Problem statement
Quote the records that follow in full, leaving the pictures out.
═══ Records to process ═══
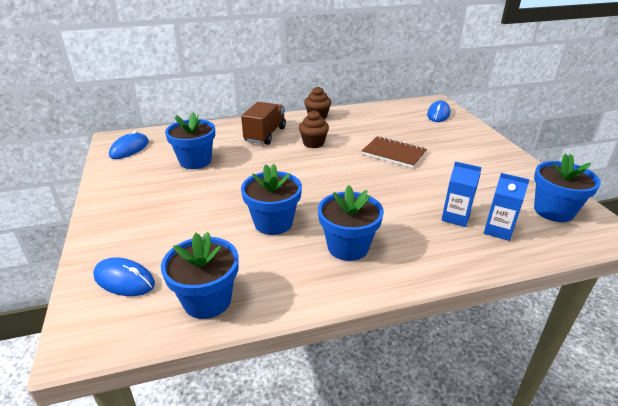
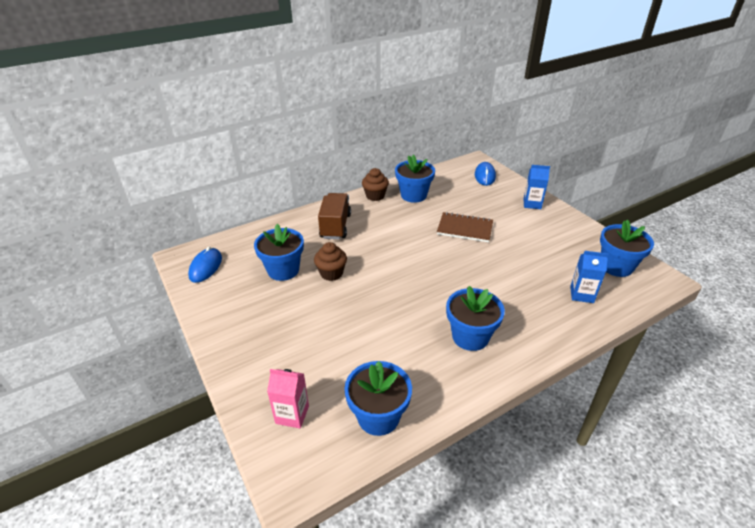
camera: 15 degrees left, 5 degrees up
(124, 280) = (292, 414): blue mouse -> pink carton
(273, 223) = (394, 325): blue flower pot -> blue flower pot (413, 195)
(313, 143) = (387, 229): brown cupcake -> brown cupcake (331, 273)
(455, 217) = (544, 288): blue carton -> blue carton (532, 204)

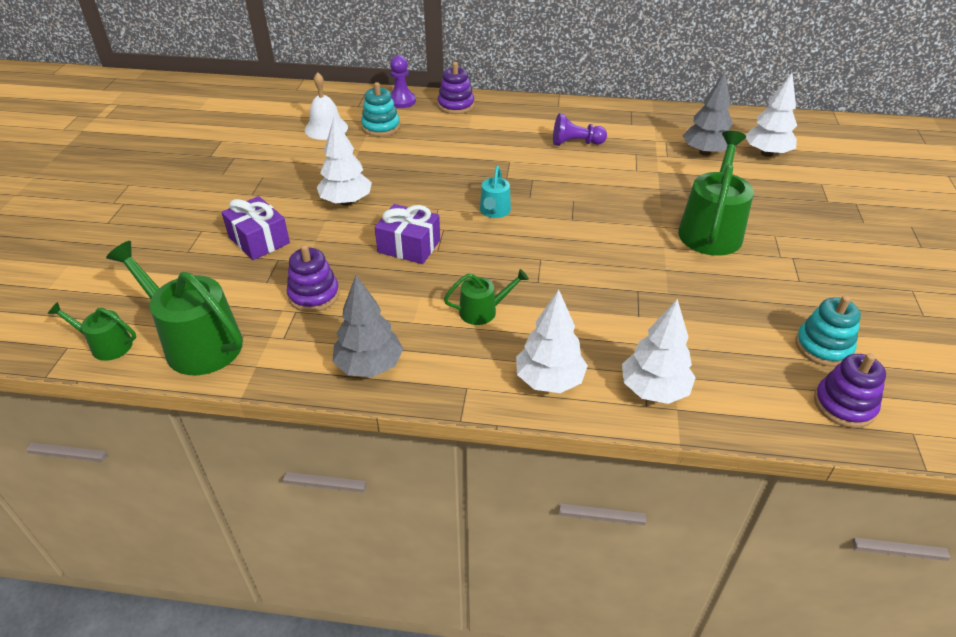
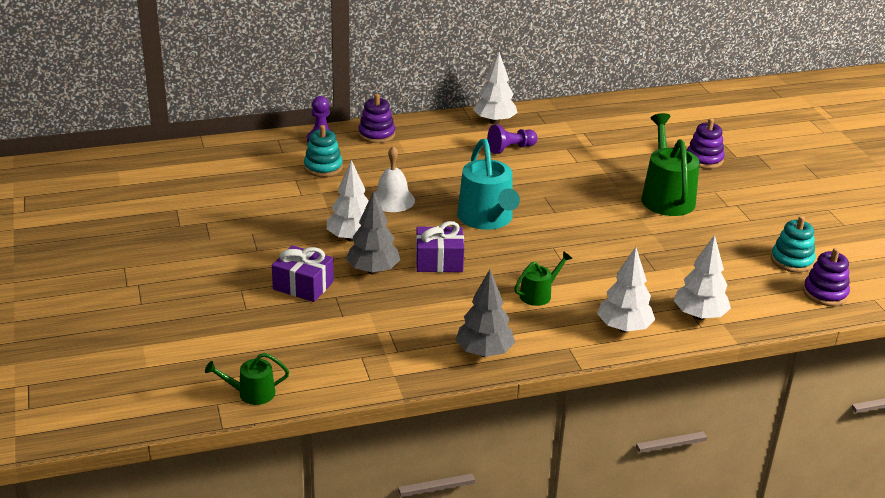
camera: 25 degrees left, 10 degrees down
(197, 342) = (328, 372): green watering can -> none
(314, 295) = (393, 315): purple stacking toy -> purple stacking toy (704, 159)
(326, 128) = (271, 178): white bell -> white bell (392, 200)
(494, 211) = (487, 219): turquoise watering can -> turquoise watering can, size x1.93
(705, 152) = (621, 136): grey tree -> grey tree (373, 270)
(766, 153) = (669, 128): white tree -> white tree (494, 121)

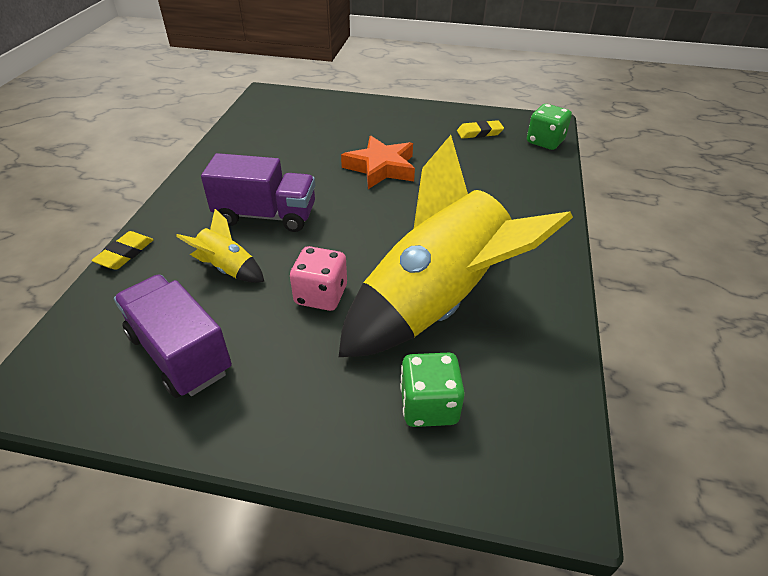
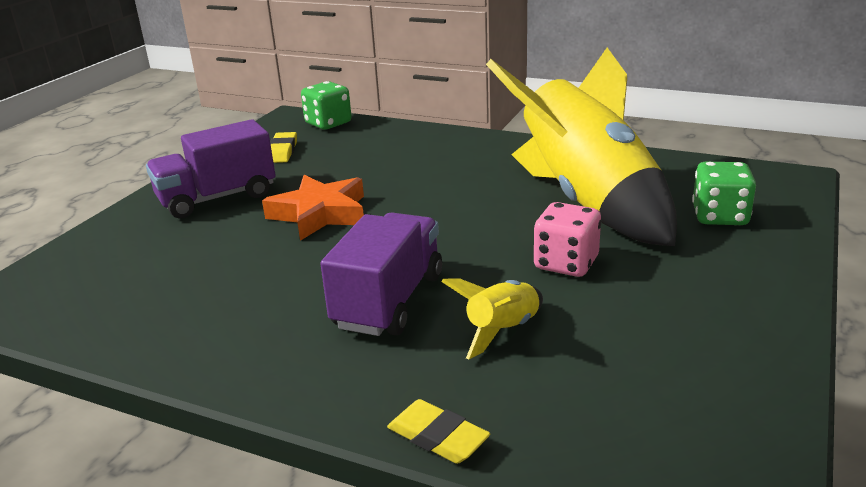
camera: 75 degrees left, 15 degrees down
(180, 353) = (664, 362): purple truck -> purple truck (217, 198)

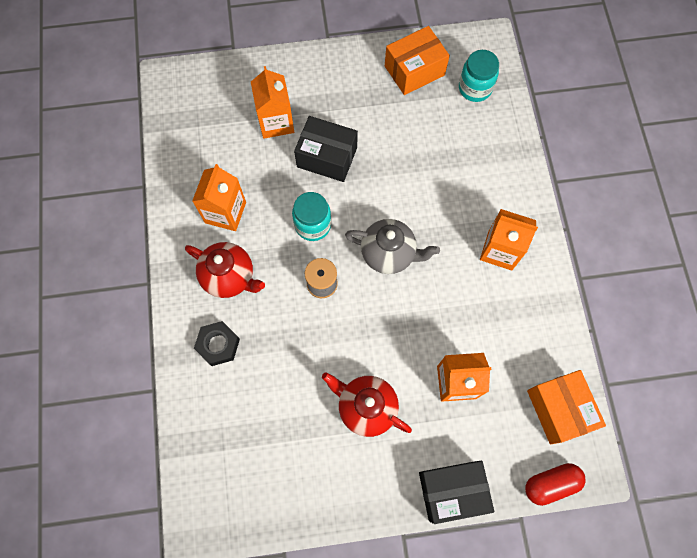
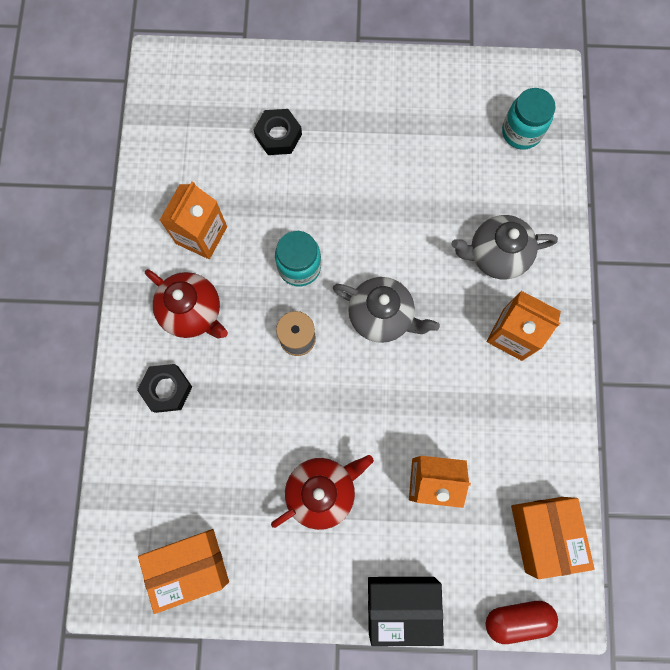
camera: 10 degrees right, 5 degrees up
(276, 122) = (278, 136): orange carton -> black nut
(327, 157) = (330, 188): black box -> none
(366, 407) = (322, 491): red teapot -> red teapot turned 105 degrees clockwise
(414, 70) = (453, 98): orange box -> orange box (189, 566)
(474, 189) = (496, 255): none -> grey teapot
═══
Finished task
camera: 15 degrees left, 5 degrees up
(124, 280) = (292, 414): blue mouse -> pink carton
(273, 223) = (394, 325): blue flower pot -> blue flower pot (413, 195)
(313, 143) = (387, 229): brown cupcake -> brown cupcake (331, 273)
(455, 217) = (544, 288): blue carton -> blue carton (532, 204)

camera: 25 degrees left, 10 degrees down
(197, 342) = (328, 372): green watering can -> none
(314, 295) = (393, 315): purple stacking toy -> purple stacking toy (704, 159)
(326, 128) = (271, 178): white bell -> white bell (392, 200)
(494, 211) = (487, 219): turquoise watering can -> turquoise watering can, size x1.93
(705, 152) = (621, 136): grey tree -> grey tree (373, 270)
(766, 153) = (669, 128): white tree -> white tree (494, 121)

camera: 75 degrees left, 15 degrees down
(180, 353) = (664, 362): purple truck -> purple truck (217, 198)

camera: 10 degrees right, 5 degrees up
(276, 122) = (278, 136): orange carton -> black nut
(327, 157) = (330, 188): black box -> none
(366, 407) = (322, 491): red teapot -> red teapot turned 105 degrees clockwise
(414, 70) = (453, 98): orange box -> orange box (189, 566)
(474, 189) = (496, 255): none -> grey teapot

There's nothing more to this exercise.